DATASET RECORDS:

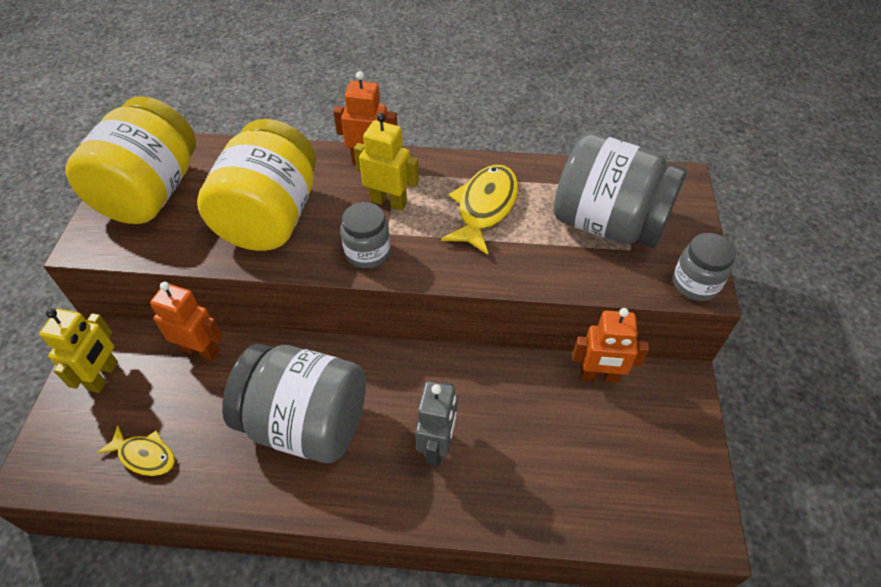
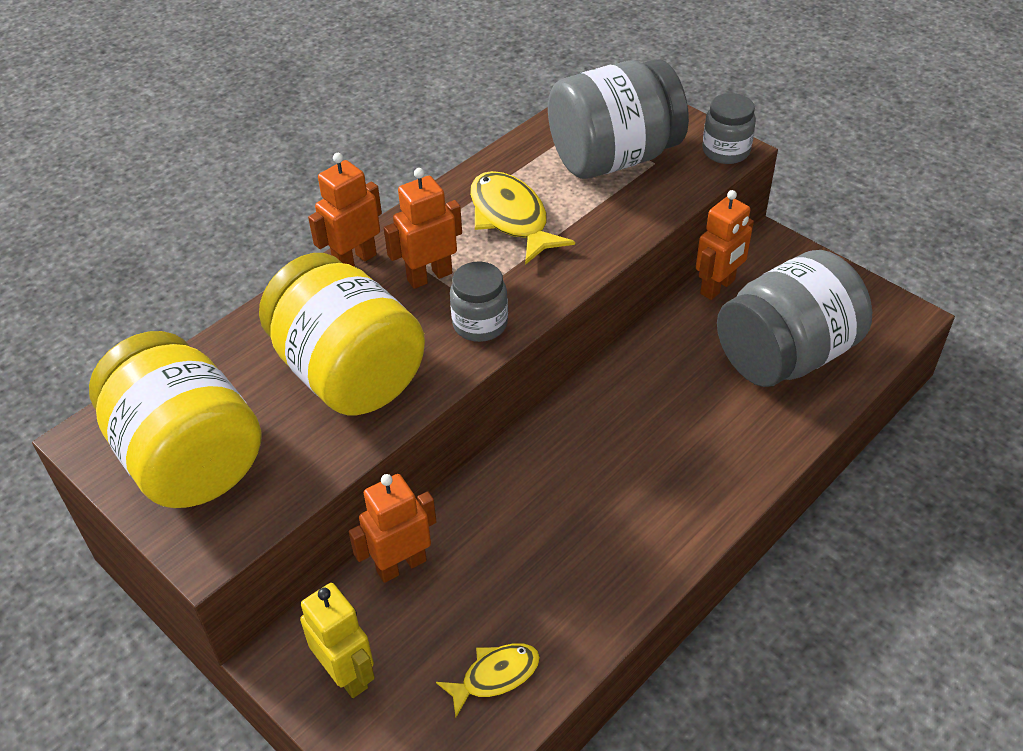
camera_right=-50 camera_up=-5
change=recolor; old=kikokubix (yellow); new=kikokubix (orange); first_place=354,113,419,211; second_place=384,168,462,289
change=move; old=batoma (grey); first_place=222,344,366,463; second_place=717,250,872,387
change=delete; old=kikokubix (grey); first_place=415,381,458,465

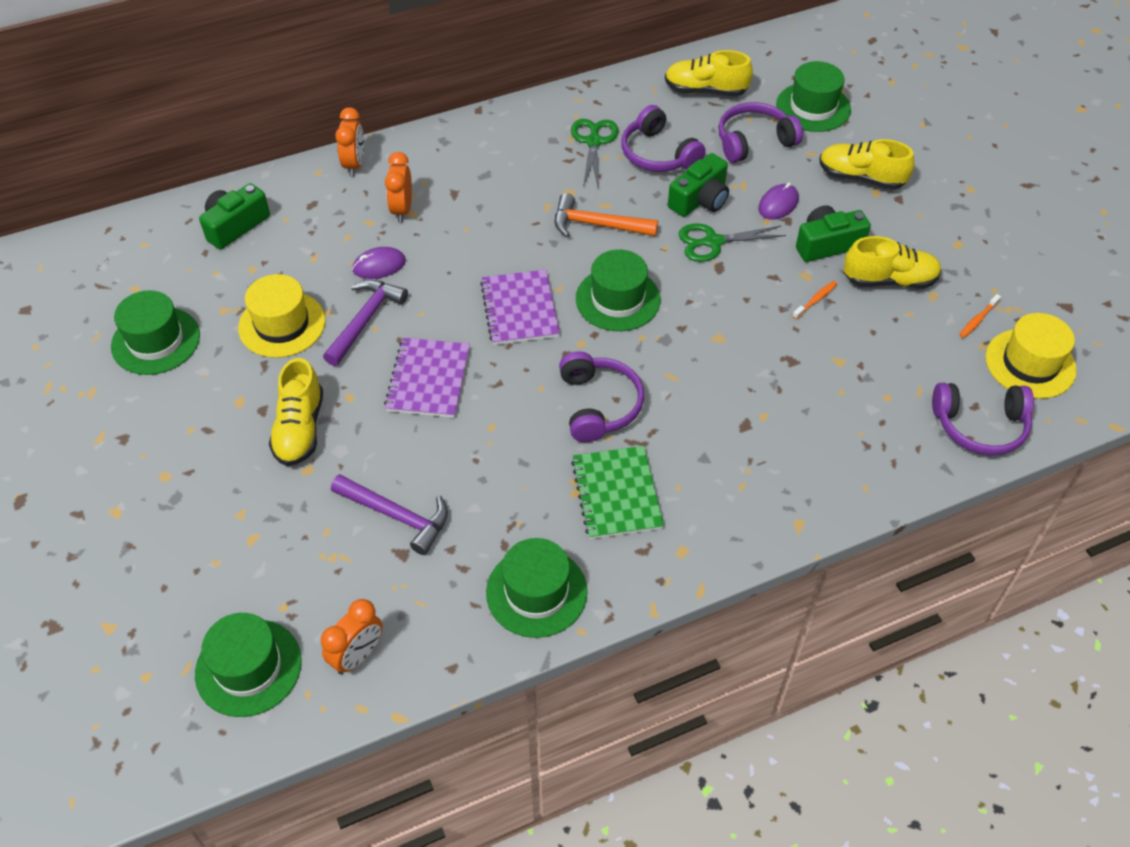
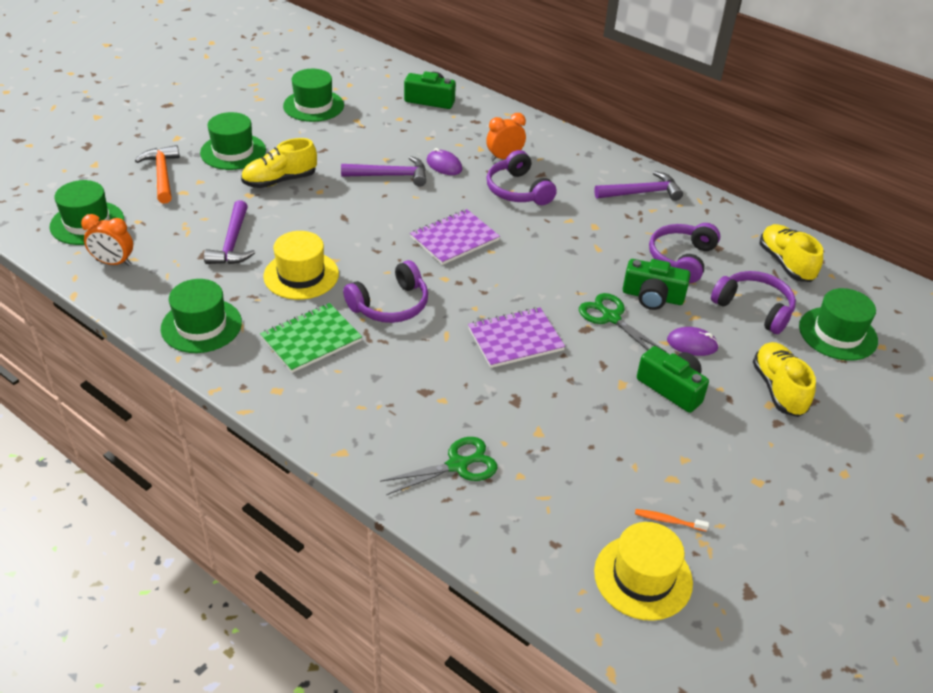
camera_right=60 camera_up=-10
change=move; old=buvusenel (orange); first_place=555,193,658,237; second_place=135,145,180,204
change=move; old=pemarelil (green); first_place=576,249,661,331; second_place=200,112,266,170
change=move; old=pemarelil (yellow); first_place=238,274,325,358; second_place=263,231,339,300
change=move; old=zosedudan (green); first_place=571,119,619,187; second_place=380,437,498,495
change=move; old=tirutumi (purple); first_place=384,338,470,418; second_place=468,307,565,368
change=move; old=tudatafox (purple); first_place=932,383,1034,455; second_place=486,150,557,205
change=insert; new=buvusenel (purple); second_place=594,171,683,201
change=delete; old=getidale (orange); first_place=335,107,364,176
change=delete; old=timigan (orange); first_place=792,281,837,319
change=delete; old=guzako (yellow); first_place=844,236,942,288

PROBLEM TO SOLVE:
Retype only the lines above between the line with "change=recolor; old=kikokubix (yellow);" and the line with "change=move; old=batoma (grey);", counting those two lines as well, and keep every character as it is.

PROBLEM SOLUTION:
change=recolor; old=kikokubix (yellow); new=kikokubix (orange); first_place=354,113,419,211; second_place=384,168,462,289
change=move; old=batoma (grey); first_place=222,344,366,463; second_place=717,250,872,387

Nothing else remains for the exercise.